**Excerpted data**
================
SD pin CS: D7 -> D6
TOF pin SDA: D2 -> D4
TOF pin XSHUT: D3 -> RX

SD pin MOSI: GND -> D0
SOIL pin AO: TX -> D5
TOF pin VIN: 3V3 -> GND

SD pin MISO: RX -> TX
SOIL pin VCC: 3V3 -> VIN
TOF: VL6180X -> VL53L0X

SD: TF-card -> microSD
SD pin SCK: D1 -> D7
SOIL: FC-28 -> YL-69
================
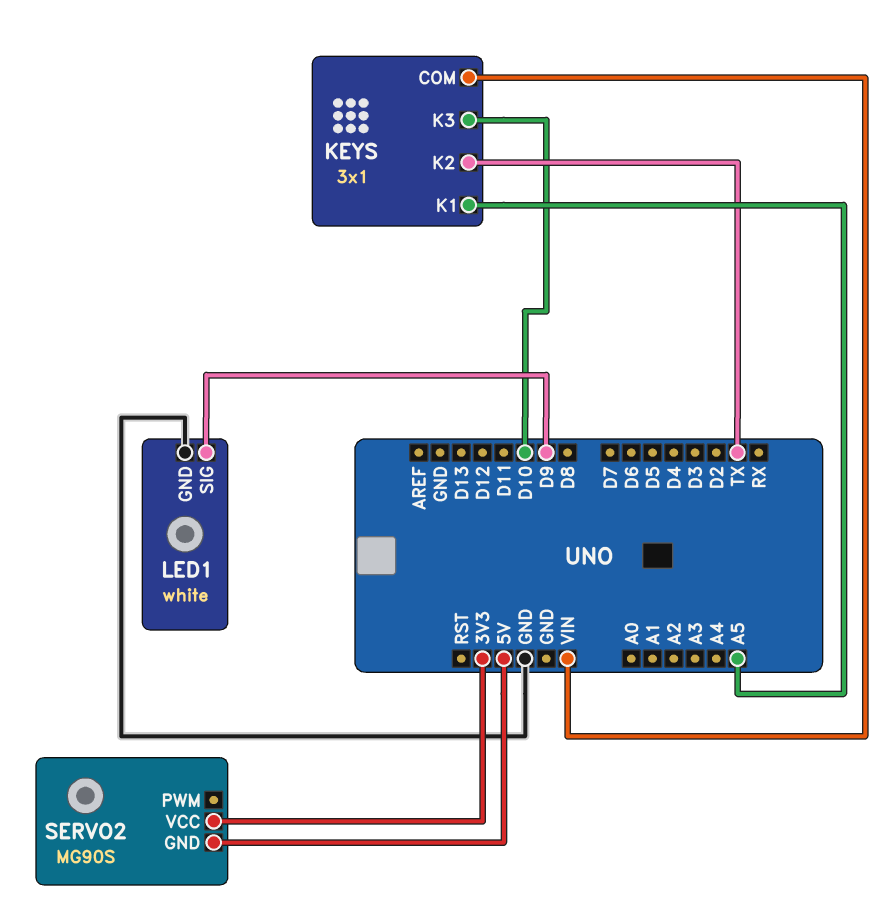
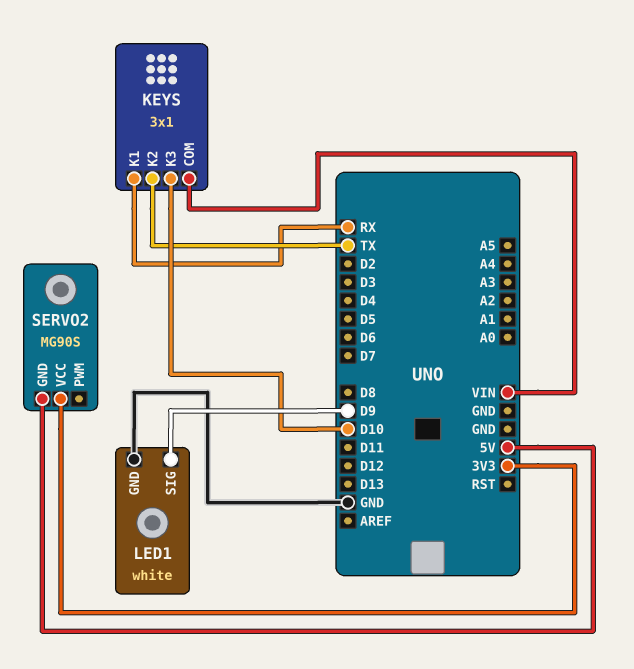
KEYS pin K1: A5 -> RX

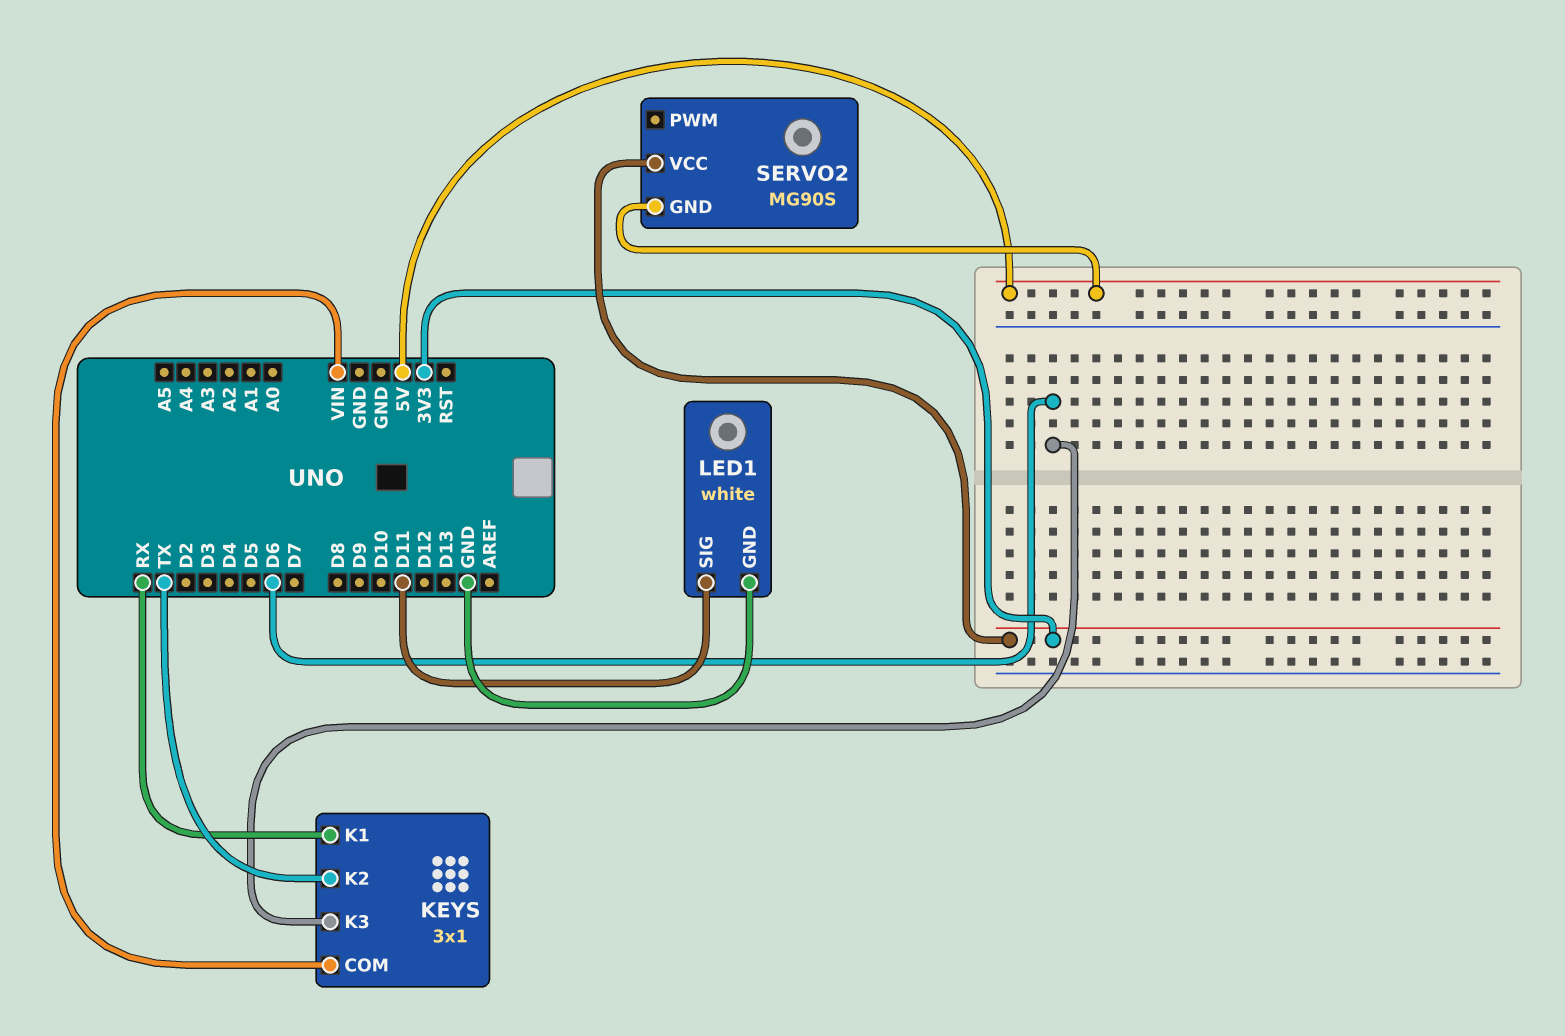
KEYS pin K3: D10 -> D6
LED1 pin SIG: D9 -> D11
================
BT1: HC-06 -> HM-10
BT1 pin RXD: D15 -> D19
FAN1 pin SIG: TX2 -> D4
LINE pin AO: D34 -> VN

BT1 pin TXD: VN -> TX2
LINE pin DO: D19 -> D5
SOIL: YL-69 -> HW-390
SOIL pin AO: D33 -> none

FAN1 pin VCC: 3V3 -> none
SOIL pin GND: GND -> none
================
**Problem to work on**
Reproduce the lines of the entries above from the one with "FAN1 pin SIG: TX2 -> D4" to the one with "SOIL pin GND: GND -> none", both included, exactly and without any other line.

**Response to this exercise**
FAN1 pin SIG: TX2 -> D4
LINE pin AO: D34 -> VN

BT1 pin TXD: VN -> TX2
LINE pin DO: D19 -> D5
SOIL: YL-69 -> HW-390
SOIL pin AO: D33 -> none

FAN1 pin VCC: 3V3 -> none
SOIL pin GND: GND -> none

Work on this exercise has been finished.